Please say how many lines in the entries below hold the string "centre", with no other words.

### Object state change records
• • • •

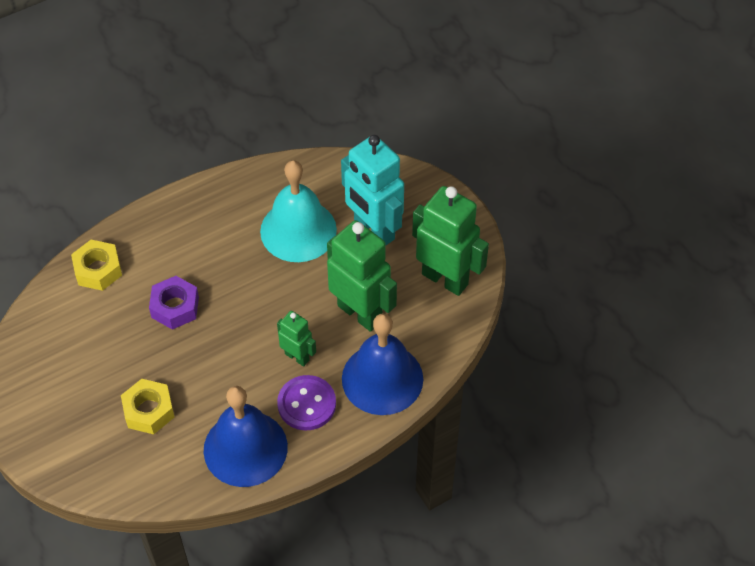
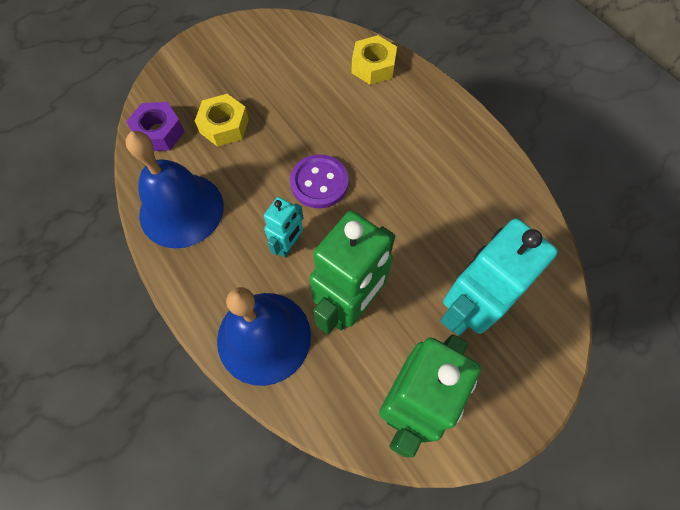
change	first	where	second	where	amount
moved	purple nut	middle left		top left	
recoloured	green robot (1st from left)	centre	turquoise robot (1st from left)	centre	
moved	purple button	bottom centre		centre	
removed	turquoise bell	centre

• • • •

### Solution to this exercise
3